*** EXTRACTED MATERIAL Section Begins ***

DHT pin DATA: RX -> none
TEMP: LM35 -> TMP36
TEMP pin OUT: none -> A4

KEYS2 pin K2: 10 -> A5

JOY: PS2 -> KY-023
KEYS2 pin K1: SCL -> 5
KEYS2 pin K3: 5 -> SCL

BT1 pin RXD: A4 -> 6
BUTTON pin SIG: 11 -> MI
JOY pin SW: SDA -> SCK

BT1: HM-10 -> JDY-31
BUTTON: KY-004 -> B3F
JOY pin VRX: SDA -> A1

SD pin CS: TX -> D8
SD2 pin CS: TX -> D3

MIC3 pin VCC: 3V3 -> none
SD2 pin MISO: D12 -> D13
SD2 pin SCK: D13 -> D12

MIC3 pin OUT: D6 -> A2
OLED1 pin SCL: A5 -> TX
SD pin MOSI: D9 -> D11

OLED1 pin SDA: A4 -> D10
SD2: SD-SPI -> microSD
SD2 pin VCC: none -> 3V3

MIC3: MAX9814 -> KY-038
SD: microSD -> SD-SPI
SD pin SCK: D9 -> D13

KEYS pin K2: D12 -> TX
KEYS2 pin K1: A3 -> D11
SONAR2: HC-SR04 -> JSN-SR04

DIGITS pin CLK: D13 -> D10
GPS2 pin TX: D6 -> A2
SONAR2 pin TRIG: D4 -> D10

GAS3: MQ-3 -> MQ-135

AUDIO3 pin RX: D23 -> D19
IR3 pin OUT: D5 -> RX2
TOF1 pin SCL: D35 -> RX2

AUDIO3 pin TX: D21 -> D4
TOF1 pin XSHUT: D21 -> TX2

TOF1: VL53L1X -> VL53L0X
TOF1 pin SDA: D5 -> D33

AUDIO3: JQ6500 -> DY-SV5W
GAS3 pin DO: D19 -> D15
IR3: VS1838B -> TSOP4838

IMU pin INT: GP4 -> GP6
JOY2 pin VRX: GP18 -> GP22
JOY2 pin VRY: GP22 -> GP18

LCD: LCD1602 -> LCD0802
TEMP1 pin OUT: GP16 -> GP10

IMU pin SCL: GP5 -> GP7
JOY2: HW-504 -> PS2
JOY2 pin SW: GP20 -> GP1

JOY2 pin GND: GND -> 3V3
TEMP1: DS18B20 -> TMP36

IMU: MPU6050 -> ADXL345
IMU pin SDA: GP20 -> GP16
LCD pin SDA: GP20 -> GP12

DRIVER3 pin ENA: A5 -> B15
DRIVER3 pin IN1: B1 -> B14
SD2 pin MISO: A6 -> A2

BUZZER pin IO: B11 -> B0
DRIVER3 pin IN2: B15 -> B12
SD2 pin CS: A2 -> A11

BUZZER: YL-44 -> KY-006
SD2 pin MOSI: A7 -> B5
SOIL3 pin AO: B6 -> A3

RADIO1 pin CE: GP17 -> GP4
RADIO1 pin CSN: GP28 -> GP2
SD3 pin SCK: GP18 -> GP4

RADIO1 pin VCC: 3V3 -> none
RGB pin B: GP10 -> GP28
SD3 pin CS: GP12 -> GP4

*** EXTRACTED MATERIAL Section Ends ***

**WORK REQUEST:**
Print the entire set of records again, exactly.

**TASK SOLUTION:**
DHT pin DATA: RX -> none
TEMP: LM35 -> TMP36
TEMP pin OUT: none -> A4

KEYS2 pin K2: 10 -> A5

JOY: PS2 -> KY-023
KEYS2 pin K1: SCL -> 5
KEYS2 pin K3: 5 -> SCL

BT1 pin RXD: A4 -> 6
BUTTON pin SIG: 11 -> MI
JOY pin SW: SDA -> SCK

BT1: HM-10 -> JDY-31
BUTTON: KY-004 -> B3F
JOY pin VRX: SDA -> A1

SD pin CS: TX -> D8
SD2 pin CS: TX -> D3

MIC3 pin VCC: 3V3 -> none
SD2 pin MISO: D12 -> D13
SD2 pin SCK: D13 -> D12

MIC3 pin OUT: D6 -> A2
OLED1 pin SCL: A5 -> TX
SD pin MOSI: D9 -> D11

OLED1 pin SDA: A4 -> D10
SD2: SD-SPI -> microSD
SD2 pin VCC: none -> 3V3

MIC3: MAX9814 -> KY-038
SD: microSD -> SD-SPI
SD pin SCK: D9 -> D13

KEYS pin K2: D12 -> TX
KEYS2 pin K1: A3 -> D11
SONAR2: HC-SR04 -> JSN-SR04

DIGITS pin CLK: D13 -> D10
GPS2 pin TX: D6 -> A2
SONAR2 pin TRIG: D4 -> D10

GAS3: MQ-3 -> MQ-135

AUDIO3 pin RX: D23 -> D19
IR3 pin OUT: D5 -> RX2
TOF1 pin SCL: D35 -> RX2

AUDIO3 pin TX: D21 -> D4
TOF1 pin XSHUT: D21 -> TX2

TOF1: VL53L1X -> VL53L0X
TOF1 pin SDA: D5 -> D33

AUDIO3: JQ6500 -> DY-SV5W
GAS3 pin DO: D19 -> D15
IR3: VS1838B -> TSOP4838

IMU pin INT: GP4 -> GP6
JOY2 pin VRX: GP18 -> GP22
JOY2 pin VRY: GP22 -> GP18

LCD: LCD1602 -> LCD0802
TEMP1 pin OUT: GP16 -> GP10

IMU pin SCL: GP5 -> GP7
JOY2: HW-504 -> PS2
JOY2 pin SW: GP20 -> GP1

JOY2 pin GND: GND -> 3V3
TEMP1: DS18B20 -> TMP36

IMU: MPU6050 -> ADXL345
IMU pin SDA: GP20 -> GP16
LCD pin SDA: GP20 -> GP12

DRIVER3 pin ENA: A5 -> B15
DRIVER3 pin IN1: B1 -> B14
SD2 pin MISO: A6 -> A2

BUZZER pin IO: B11 -> B0
DRIVER3 pin IN2: B15 -> B12
SD2 pin CS: A2 -> A11

BUZZER: YL-44 -> KY-006
SD2 pin MOSI: A7 -> B5
SOIL3 pin AO: B6 -> A3

RADIO1 pin CE: GP17 -> GP4
RADIO1 pin CSN: GP28 -> GP2
SD3 pin SCK: GP18 -> GP4

RADIO1 pin VCC: 3V3 -> none
RGB pin B: GP10 -> GP28
SD3 pin CS: GP12 -> GP4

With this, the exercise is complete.